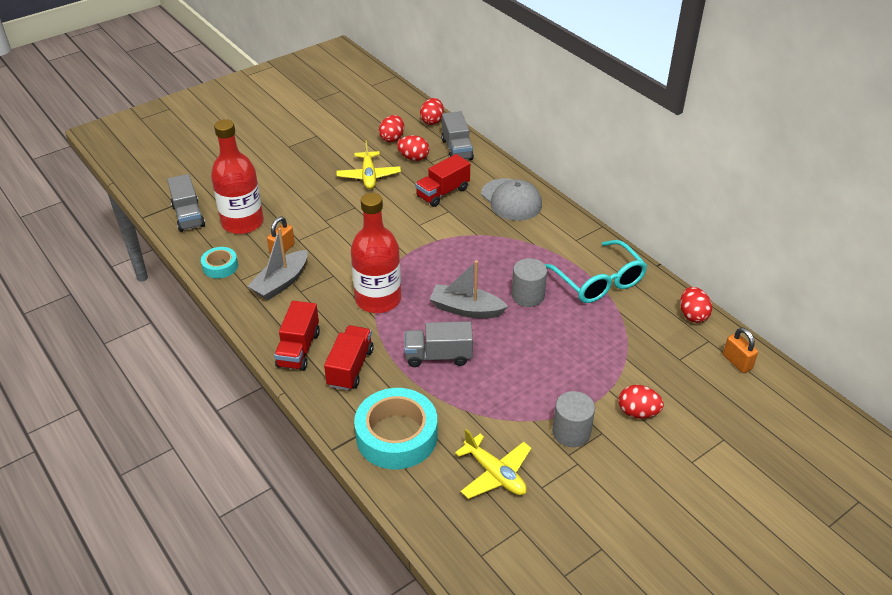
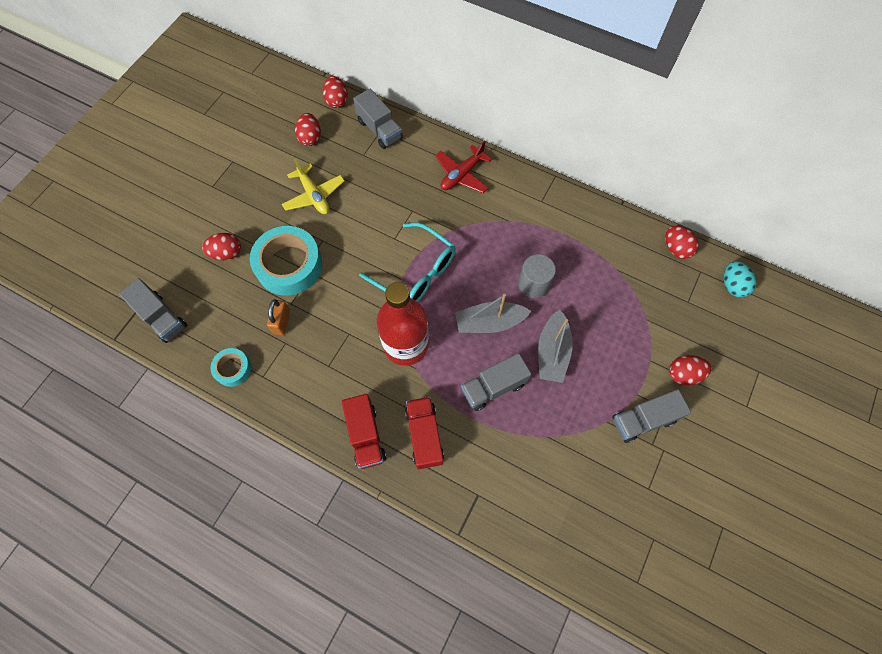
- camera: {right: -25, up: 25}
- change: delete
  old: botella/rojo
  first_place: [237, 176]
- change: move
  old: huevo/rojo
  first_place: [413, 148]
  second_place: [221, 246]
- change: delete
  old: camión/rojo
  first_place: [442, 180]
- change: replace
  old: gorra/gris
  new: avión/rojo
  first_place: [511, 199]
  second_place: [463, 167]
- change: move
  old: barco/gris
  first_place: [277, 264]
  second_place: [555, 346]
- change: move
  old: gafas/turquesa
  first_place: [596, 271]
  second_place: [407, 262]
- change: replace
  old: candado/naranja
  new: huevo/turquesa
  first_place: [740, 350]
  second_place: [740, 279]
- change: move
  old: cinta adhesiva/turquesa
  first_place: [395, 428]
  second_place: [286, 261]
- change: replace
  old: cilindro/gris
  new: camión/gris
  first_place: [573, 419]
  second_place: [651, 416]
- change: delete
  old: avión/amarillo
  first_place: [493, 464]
***
▸ **Exercise requirements**
Output everything in the material exactly. Pictures stay out of it.

▸ **Response to the exercise**
- camera: {right: -25, up: 25}
- change: delete
  old: botella/rojo
  first_place: [237, 176]
- change: move
  old: huevo/rojo
  first_place: [413, 148]
  second_place: [221, 246]
- change: delete
  old: camión/rojo
  first_place: [442, 180]
- change: replace
  old: gorra/gris
  new: avión/rojo
  first_place: [511, 199]
  second_place: [463, 167]
- change: move
  old: barco/gris
  first_place: [277, 264]
  second_place: [555, 346]
- change: move
  old: gafas/turquesa
  first_place: [596, 271]
  second_place: [407, 262]
- change: replace
  old: candado/naranja
  new: huevo/turquesa
  first_place: [740, 350]
  second_place: [740, 279]
- change: move
  old: cinta adhesiva/turquesa
  first_place: [395, 428]
  second_place: [286, 261]
- change: replace
  old: cilindro/gris
  new: camión/gris
  first_place: [573, 419]
  second_place: [651, 416]
- change: delete
  old: avión/amarillo
  first_place: [493, 464]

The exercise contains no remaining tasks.